■ **What needs to be done**
Lines below that include the word "blue" should each be copied.

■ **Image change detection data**
=== Section Start ===
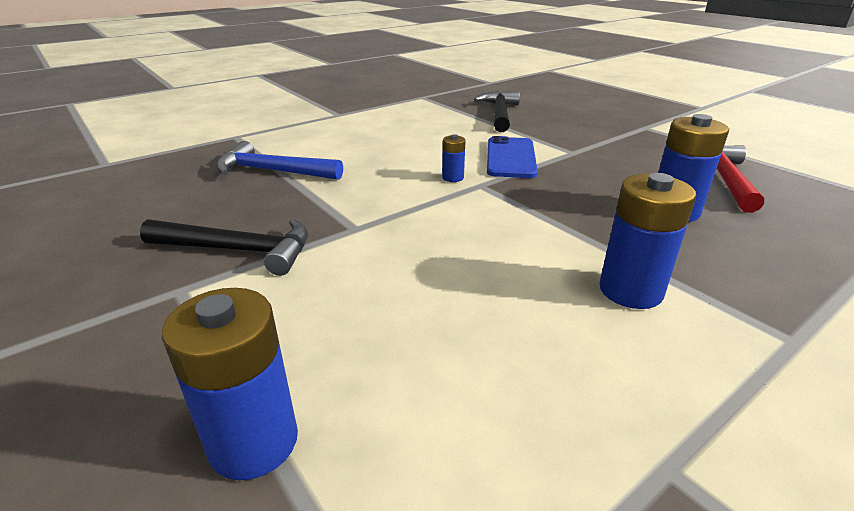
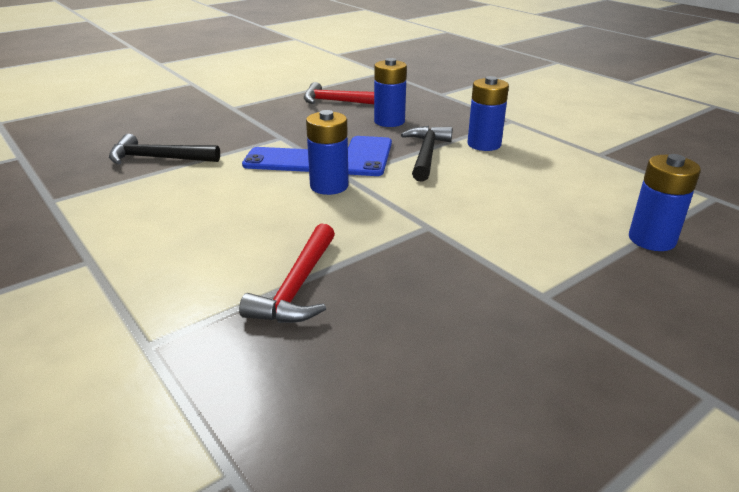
camera: 90 degrees left, 0 degrees up
(238, 250) = (477, 278): black hammer -> black hammer (426, 154)
(273, 171) = (297, 286): blue hammer -> red hammer
(453, 178) = (329, 186): blue battery -> blue battery, size x1.93
(538, 196) = (366, 156): none -> blue phone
=== Section End ===
■ **Exercise answer**
(273, 171) = (297, 286): blue hammer -> red hammer
(453, 178) = (329, 186): blue battery -> blue battery, size x1.93
(538, 196) = (366, 156): none -> blue phone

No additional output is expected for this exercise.